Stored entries

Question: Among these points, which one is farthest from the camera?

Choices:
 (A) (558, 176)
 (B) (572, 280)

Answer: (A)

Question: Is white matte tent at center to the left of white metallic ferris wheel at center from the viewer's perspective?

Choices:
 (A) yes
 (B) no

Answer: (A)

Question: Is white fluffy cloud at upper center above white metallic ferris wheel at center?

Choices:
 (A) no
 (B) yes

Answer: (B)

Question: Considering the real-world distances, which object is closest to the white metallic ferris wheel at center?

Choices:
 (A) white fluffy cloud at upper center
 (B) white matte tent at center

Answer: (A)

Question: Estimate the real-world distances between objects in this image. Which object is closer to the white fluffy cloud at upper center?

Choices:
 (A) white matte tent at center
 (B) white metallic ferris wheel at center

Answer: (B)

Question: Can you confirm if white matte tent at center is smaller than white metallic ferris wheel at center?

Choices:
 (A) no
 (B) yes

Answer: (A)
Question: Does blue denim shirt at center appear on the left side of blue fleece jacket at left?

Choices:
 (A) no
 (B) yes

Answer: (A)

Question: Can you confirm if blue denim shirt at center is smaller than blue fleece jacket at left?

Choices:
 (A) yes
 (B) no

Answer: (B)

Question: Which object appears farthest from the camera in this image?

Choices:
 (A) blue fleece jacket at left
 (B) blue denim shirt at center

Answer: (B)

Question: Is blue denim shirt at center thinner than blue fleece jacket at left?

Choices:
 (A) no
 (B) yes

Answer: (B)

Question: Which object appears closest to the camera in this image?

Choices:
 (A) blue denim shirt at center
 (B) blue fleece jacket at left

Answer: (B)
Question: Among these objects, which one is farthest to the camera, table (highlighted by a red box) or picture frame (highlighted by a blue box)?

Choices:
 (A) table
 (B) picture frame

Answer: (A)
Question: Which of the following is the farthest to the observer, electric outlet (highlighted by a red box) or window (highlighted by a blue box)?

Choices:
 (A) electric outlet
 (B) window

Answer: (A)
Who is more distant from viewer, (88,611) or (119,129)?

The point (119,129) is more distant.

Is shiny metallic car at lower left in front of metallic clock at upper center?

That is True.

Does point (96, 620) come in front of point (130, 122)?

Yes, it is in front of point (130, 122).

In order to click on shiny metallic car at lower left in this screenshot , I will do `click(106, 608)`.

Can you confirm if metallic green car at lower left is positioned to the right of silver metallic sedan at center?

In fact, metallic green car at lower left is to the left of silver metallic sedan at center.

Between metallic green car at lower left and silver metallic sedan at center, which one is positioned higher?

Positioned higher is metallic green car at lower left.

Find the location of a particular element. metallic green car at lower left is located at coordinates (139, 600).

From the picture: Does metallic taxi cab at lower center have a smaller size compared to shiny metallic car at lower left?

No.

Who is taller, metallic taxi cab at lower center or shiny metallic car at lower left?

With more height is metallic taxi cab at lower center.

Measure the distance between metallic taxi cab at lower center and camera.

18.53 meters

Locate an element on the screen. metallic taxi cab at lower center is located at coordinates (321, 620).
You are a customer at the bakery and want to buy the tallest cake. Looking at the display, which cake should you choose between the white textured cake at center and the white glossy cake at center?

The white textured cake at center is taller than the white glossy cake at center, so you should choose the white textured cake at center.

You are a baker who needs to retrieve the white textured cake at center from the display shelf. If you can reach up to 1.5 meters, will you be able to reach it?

Required work
Which lines in the listing contain the string "tent"? Copy out each of them, treating uppercase and lowercase as different.

In response
Question: Is white matte tent at center to the left of white metallic ferris wheel at center from the viewer's perspective?
 (B) white matte tent at center
 (A) white matte tent at center
Question: Can you confirm if white matte tent at center is smaller than white metallic ferris wheel at center?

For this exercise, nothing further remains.